▶ _Task requirements_: Every line of the data below is to be duplicated exactly, pictures excepted.

(Stored items from a collection)
────────

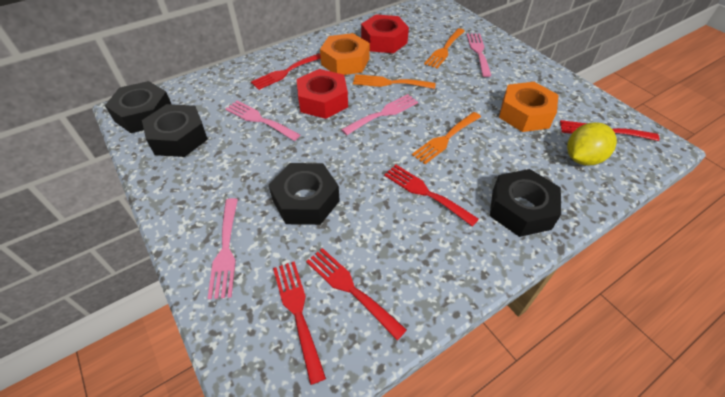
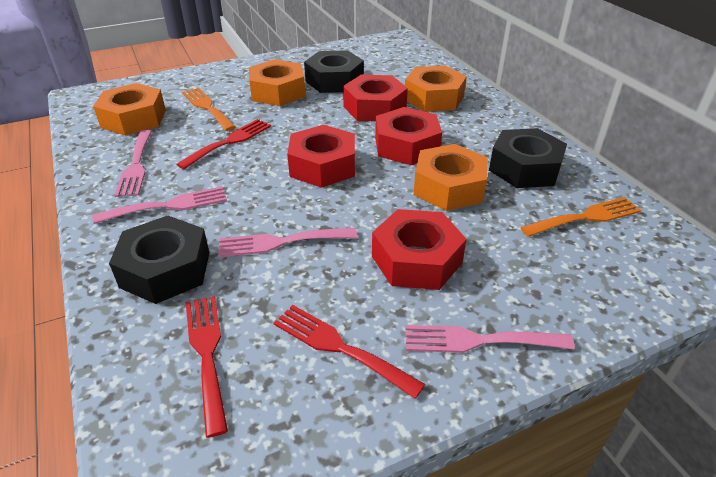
black nut: 4 -> 3
orange fork: 3 -> 2
orange nut: 2 -> 4
red fork: 5 -> 3
red nut: 2 -> 4
yellow lemon: 1 -> 0

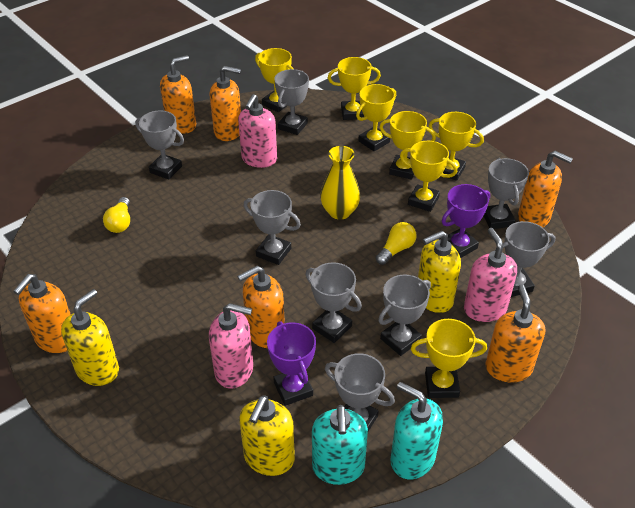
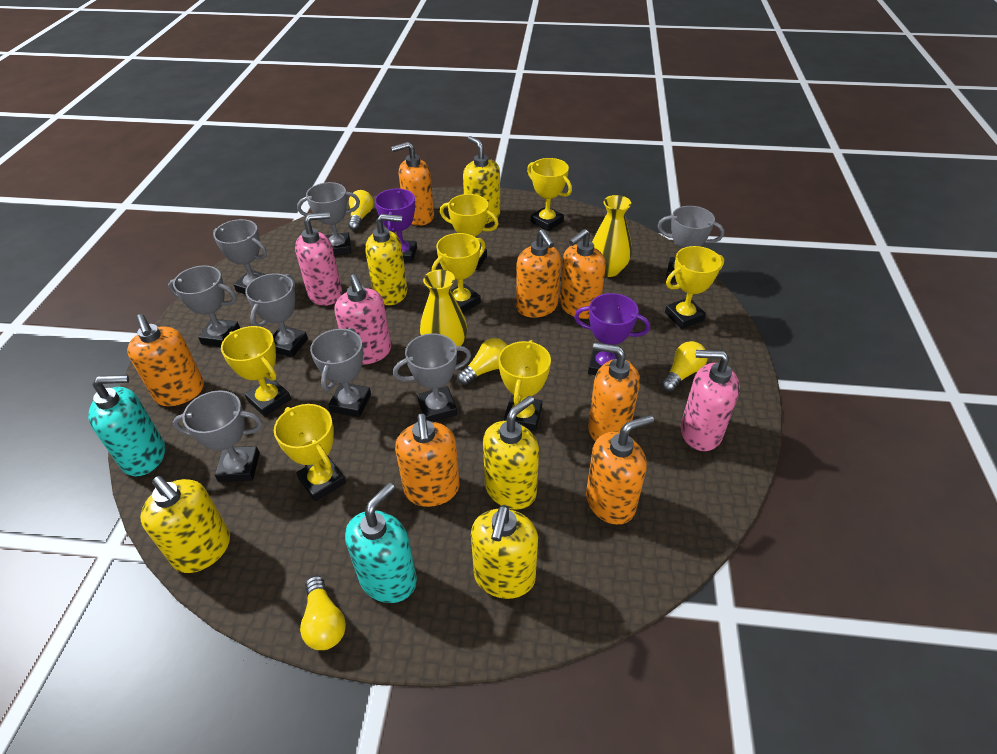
orange soap dispenser: 6 -> 7
yellow light bulb: 2 -> 4
yellow soap dispenser: 3 -> 5
yellow vase: 1 -> 2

────────

▶ _Output for this task_:
black nut: 4 -> 3
orange fork: 3 -> 2
orange nut: 2 -> 4
red fork: 5 -> 3
red nut: 2 -> 4
yellow lemon: 1 -> 0

orange soap dispenser: 6 -> 7
yellow light bulb: 2 -> 4
yellow soap dispenser: 3 -> 5
yellow vase: 1 -> 2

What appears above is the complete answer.